=== Begin Enclosure ===

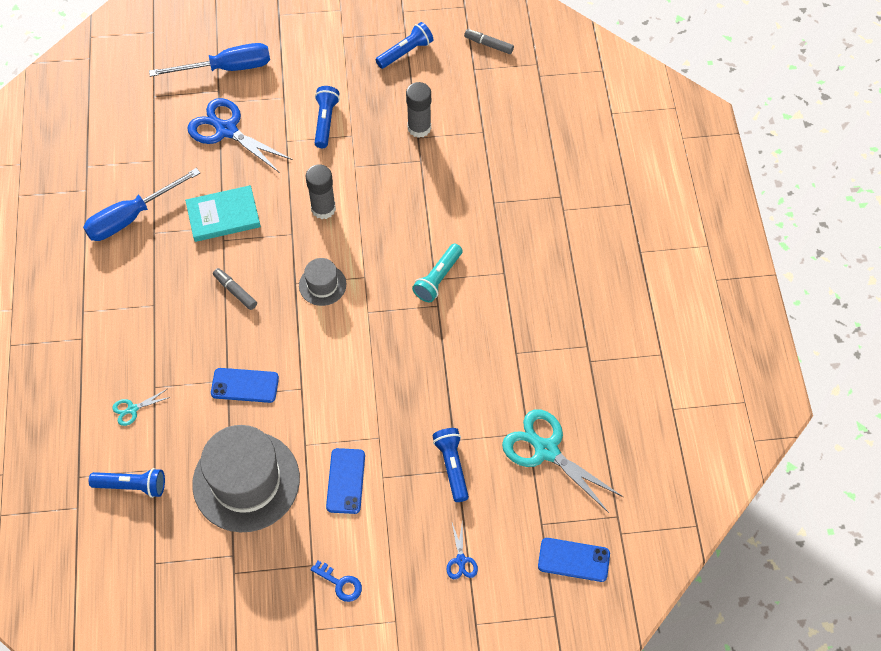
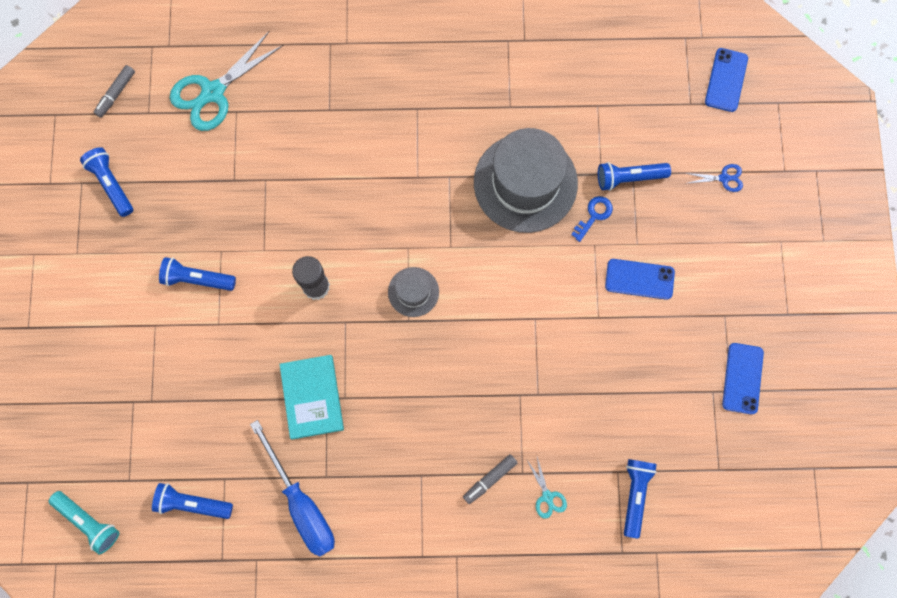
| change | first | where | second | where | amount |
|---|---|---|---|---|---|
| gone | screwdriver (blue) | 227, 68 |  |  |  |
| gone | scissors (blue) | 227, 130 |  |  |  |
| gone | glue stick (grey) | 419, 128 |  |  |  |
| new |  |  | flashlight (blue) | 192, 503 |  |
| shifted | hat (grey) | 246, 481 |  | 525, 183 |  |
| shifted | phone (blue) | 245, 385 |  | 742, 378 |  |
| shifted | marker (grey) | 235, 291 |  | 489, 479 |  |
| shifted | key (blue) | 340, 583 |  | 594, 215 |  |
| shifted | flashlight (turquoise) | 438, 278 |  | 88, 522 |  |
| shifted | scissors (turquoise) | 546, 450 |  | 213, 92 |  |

=== End Enclosure ===

Pictures are to be left out; all else in the entries above is to be quoted exactly.

### Problem solution:
| change | first | where | second | where | amount |
|---|---|---|---|---|---|
| gone | screwdriver (blue) | 227, 68 |  |  |  |
| gone | scissors (blue) | 227, 130 |  |  |  |
| gone | glue stick (grey) | 419, 128 |  |  |  |
| new |  |  | flashlight (blue) | 192, 503 |  |
| shifted | hat (grey) | 246, 481 |  | 525, 183 |  |
| shifted | phone (blue) | 245, 385 |  | 742, 378 |  |
| shifted | marker (grey) | 235, 291 |  | 489, 479 |  |
| shifted | key (blue) | 340, 583 |  | 594, 215 |  |
| shifted | flashlight (turquoise) | 438, 278 |  | 88, 522 |  |
| shifted | scissors (turquoise) | 546, 450 |  | 213, 92 |  |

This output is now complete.